DATASET CONTENT
————————
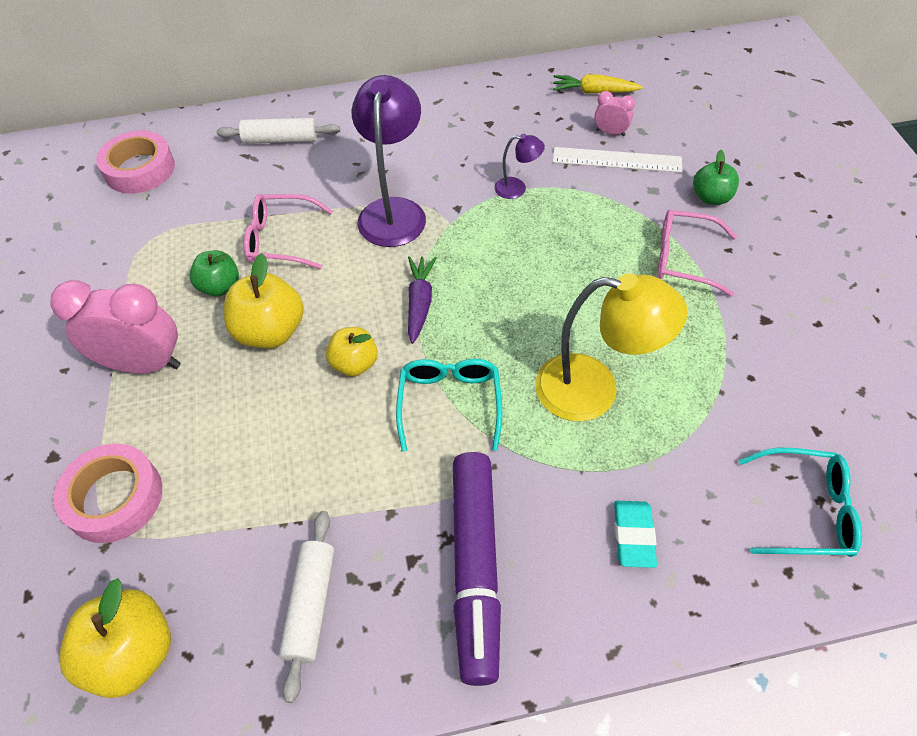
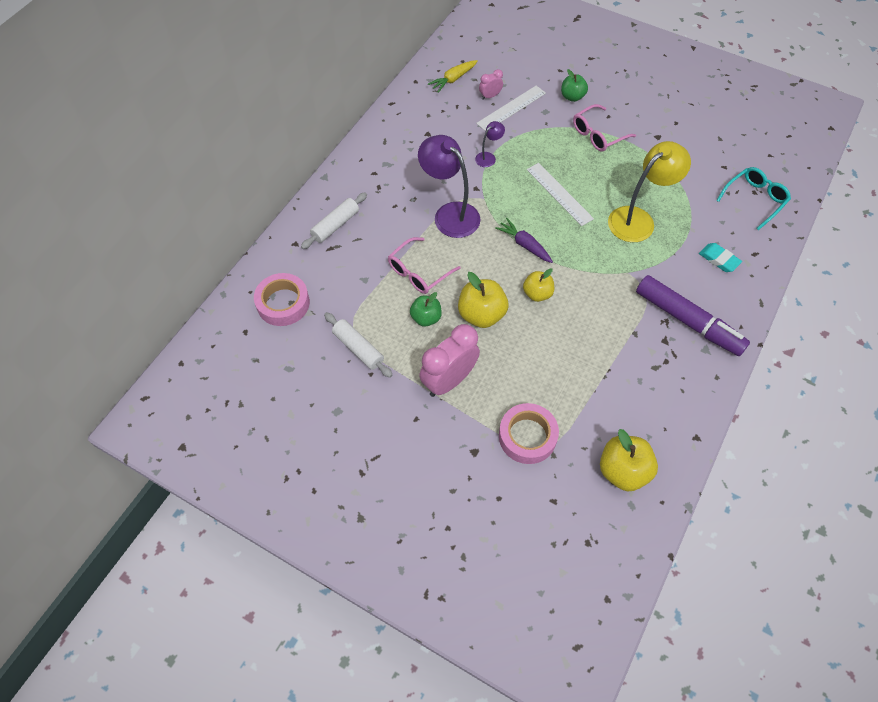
camera: 50 degrees left, 5 degrees up
white rolling pin [279,511,334,703] -> white rolling pin moved to [324,312,392,378]
turquoise glasses [396,359,502,452] -> none
none -> white ruler [527,163,594,226]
————————
YOUR GOAL
Set down the material above exactly. Skip any picture.

RESULT OF THE EXERCISE
camera: 50 degrees left, 5 degrees up
white rolling pin [279,511,334,703] -> white rolling pin moved to [324,312,392,378]
turquoise glasses [396,359,502,452] -> none
none -> white ruler [527,163,594,226]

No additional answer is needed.